* Goal *
Rewrite the items from the line containing "Trace every road" through the line containing "road 2 (motorway): [(188,511),(511,408)]", inclusive, replacing "service driveways" with "private driveways" and leaving everything else unchanged.

* The data *

════════════════════

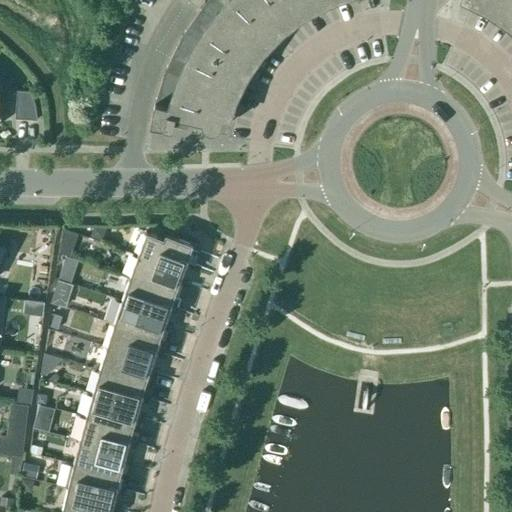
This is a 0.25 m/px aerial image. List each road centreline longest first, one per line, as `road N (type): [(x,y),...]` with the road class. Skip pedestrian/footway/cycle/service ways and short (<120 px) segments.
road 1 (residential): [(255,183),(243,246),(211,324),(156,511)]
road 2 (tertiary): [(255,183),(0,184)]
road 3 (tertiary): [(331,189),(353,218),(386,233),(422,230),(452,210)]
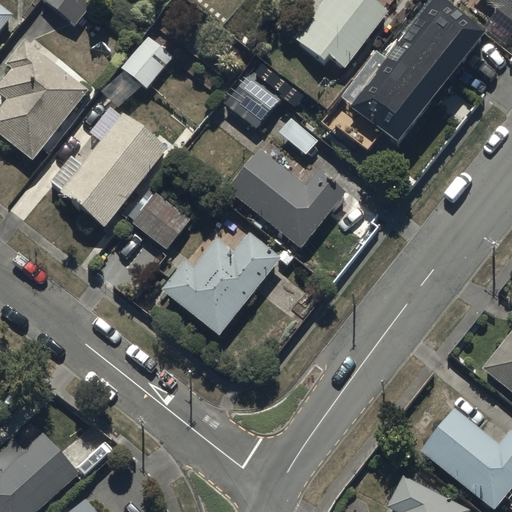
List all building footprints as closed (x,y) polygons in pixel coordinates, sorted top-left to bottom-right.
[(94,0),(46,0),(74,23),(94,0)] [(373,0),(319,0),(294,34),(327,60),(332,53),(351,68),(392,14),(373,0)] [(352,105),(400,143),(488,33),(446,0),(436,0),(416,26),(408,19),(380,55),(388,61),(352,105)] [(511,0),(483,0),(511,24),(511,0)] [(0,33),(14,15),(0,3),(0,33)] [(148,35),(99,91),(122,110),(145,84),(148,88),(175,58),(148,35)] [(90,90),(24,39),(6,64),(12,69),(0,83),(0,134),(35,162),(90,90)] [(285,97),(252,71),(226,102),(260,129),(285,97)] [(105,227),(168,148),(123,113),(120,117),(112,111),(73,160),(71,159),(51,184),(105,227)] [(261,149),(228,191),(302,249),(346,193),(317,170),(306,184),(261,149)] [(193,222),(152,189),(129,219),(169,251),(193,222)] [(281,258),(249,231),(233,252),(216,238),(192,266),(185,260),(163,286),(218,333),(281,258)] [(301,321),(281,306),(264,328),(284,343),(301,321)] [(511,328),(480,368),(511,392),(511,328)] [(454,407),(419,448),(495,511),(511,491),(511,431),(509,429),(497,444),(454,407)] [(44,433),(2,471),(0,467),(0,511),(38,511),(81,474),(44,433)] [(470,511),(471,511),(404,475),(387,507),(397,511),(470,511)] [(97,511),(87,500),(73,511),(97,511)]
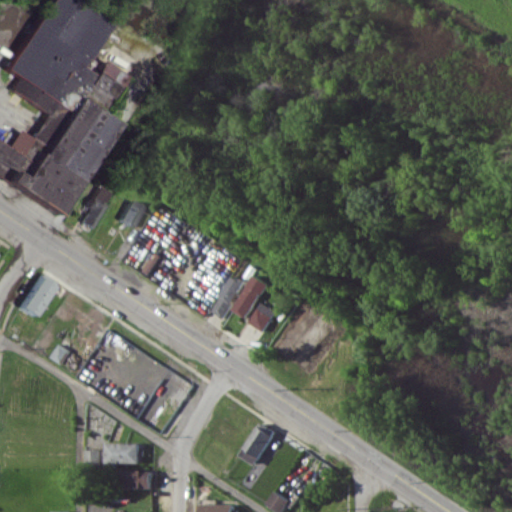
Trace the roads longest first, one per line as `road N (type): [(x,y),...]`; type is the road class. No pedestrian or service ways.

════════════════════

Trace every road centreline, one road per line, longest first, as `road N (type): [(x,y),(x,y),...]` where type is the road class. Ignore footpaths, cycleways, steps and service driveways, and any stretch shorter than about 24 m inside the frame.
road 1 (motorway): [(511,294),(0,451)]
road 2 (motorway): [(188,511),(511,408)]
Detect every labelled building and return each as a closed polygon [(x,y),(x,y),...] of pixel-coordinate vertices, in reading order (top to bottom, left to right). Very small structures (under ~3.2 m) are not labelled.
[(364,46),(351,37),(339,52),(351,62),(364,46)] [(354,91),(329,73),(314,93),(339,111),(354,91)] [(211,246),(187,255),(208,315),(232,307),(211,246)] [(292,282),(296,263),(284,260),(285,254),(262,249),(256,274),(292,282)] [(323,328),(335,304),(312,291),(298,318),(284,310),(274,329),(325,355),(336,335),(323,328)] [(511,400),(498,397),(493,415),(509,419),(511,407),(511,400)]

════════════════════

* Solution for this exercise *
Trace every road centreline, one road per line, longest first, as `road N (type): [(x,y),(x,y),...]` where type is the road class. Ignore footpaths, cycleways, steps and private driveways, and any stretch shorter than about 24 m inside the frame.
road 1 (motorway): [(511,294),(0,451)]
road 2 (motorway): [(188,511),(511,408)]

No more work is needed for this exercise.